▸ Données enregistrées
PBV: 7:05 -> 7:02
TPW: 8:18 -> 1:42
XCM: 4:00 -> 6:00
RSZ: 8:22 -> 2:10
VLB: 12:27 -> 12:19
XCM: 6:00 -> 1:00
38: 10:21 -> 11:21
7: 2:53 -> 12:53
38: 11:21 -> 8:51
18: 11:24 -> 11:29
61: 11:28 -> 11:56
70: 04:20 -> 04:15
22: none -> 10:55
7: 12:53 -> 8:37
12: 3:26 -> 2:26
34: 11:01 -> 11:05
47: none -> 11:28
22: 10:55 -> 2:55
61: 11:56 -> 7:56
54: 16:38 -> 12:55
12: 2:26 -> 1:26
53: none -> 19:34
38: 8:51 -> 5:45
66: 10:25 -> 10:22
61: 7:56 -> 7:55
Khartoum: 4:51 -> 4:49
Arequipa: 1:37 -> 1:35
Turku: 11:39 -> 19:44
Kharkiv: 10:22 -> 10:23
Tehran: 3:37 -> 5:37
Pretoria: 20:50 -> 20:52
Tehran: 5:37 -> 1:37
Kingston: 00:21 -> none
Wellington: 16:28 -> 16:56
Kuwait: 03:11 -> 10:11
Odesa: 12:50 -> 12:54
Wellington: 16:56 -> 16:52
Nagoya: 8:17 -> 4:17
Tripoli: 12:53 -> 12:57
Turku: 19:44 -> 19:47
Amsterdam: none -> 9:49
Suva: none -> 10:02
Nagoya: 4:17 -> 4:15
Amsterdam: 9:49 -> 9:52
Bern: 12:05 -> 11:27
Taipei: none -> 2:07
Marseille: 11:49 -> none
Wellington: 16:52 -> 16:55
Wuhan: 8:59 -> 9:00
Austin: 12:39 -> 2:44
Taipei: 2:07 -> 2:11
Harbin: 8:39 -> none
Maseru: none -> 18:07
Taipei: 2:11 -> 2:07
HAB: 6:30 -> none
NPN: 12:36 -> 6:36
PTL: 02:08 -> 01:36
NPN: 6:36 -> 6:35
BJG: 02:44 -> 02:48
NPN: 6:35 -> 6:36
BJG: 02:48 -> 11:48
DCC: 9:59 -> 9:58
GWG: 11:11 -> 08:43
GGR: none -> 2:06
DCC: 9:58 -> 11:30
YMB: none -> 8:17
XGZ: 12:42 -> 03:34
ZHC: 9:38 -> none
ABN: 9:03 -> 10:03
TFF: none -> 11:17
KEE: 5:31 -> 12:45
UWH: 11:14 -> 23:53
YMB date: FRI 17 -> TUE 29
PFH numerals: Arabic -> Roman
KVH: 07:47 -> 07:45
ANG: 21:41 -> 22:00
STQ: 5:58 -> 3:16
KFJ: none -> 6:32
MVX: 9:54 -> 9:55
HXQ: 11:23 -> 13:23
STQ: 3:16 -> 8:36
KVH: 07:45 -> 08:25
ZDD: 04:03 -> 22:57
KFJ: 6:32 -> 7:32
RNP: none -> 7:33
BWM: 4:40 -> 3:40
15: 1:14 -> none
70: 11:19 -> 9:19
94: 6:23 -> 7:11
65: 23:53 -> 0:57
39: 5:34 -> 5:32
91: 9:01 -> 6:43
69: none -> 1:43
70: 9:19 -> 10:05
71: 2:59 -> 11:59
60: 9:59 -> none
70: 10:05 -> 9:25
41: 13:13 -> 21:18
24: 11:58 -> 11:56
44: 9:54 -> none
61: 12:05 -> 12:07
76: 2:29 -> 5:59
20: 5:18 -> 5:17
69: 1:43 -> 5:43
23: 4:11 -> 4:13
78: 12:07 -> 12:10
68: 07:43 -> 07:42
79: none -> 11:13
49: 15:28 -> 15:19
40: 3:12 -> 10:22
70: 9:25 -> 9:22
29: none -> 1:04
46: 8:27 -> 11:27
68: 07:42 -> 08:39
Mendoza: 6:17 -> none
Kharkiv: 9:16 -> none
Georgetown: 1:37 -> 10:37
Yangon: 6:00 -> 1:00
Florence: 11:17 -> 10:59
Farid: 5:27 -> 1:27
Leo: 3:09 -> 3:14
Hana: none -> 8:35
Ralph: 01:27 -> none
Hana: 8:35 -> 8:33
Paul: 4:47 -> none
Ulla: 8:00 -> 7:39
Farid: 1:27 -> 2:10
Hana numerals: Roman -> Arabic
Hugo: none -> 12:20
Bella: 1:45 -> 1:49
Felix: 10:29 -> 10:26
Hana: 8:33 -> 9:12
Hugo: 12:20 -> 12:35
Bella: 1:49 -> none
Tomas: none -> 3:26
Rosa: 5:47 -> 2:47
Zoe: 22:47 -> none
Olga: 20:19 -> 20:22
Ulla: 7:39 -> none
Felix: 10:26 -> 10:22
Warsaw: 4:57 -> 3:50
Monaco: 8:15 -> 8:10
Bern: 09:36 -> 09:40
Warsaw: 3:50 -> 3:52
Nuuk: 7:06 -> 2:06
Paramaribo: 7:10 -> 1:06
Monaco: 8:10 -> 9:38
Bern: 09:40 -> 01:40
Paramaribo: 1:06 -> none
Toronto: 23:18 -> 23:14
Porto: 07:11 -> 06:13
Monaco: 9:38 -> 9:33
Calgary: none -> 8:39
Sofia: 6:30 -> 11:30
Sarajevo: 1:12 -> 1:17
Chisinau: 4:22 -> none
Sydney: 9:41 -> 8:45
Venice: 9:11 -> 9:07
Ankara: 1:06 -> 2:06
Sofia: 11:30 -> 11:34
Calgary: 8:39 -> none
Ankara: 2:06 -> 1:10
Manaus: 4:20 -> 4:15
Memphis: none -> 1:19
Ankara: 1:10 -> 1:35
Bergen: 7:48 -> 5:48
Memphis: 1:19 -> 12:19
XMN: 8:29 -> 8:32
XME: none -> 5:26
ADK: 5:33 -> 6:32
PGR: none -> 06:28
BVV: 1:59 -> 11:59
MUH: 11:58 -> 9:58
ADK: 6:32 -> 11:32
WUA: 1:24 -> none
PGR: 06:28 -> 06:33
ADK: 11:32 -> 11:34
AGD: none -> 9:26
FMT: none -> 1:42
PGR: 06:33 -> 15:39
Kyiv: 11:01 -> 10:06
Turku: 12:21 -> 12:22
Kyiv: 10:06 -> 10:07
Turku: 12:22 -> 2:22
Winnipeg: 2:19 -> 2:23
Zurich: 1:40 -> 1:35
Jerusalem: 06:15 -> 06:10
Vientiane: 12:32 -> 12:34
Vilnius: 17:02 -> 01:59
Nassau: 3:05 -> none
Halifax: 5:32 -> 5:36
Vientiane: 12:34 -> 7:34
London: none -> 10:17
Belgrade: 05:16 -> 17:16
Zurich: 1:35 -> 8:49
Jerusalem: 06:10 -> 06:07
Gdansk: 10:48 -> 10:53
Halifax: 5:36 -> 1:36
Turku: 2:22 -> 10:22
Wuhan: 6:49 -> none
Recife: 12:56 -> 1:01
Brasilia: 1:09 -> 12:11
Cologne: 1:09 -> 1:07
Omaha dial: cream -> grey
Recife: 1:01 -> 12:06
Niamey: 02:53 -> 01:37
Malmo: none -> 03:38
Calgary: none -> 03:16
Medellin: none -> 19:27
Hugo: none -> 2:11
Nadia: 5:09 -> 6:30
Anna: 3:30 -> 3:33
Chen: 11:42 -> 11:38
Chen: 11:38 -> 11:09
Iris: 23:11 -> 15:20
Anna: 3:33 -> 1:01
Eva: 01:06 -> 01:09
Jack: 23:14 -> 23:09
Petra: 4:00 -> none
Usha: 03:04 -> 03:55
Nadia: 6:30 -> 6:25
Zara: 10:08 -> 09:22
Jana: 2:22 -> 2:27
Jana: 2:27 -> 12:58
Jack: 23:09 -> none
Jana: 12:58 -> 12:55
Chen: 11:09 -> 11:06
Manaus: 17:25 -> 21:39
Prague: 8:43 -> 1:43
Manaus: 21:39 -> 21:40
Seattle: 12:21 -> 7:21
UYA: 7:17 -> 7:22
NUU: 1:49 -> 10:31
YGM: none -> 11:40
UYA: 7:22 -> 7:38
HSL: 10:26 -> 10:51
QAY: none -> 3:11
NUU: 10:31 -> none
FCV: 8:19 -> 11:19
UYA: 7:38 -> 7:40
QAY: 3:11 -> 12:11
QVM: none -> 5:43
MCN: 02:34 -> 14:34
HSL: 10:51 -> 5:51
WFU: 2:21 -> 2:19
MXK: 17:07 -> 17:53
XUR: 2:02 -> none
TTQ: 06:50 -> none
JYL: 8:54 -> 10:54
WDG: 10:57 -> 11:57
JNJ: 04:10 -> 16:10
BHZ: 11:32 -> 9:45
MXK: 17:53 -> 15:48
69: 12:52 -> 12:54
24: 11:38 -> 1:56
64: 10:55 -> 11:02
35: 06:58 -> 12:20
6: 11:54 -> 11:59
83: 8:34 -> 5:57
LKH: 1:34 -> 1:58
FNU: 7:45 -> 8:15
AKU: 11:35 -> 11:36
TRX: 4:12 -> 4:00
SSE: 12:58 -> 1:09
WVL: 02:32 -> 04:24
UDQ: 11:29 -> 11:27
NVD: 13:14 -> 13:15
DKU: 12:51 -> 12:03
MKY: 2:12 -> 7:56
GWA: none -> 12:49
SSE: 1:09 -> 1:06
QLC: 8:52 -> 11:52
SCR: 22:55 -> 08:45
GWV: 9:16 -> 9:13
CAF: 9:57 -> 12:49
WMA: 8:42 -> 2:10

▸ Objectif
Mettez en forme les lignes de la liste ci-dessus sous forme de tableau JSON de chaînes, une chaîne par ligne, en omettant les lignes vides. Partez du début de la liste et arrêtez-vous après la ligne qui contient « 22: 10:55 -> 2:55 », incluse.

▸ Solution proposée
[
  "PBV: 7:05 -> 7:02",
  "TPW: 8:18 -> 1:42",
  "XCM: 4:00 -> 6:00",
  "RSZ: 8:22 -> 2:10",
  "VLB: 12:27 -> 12:19",
  "XCM: 6:00 -> 1:00",
  "38: 10:21 -> 11:21",
  "7: 2:53 -> 12:53",
  "38: 11:21 -> 8:51",
  "18: 11:24 -> 11:29",
  "61: 11:28 -> 11:56",
  "70: 04:20 -> 04:15",
  "22: none -> 10:55",
  "7: 12:53 -> 8:37",
  "12: 3:26 -> 2:26",
  "34: 11:01 -> 11:05",
  "47: none -> 11:28",
  "22: 10:55 -> 2:55"
]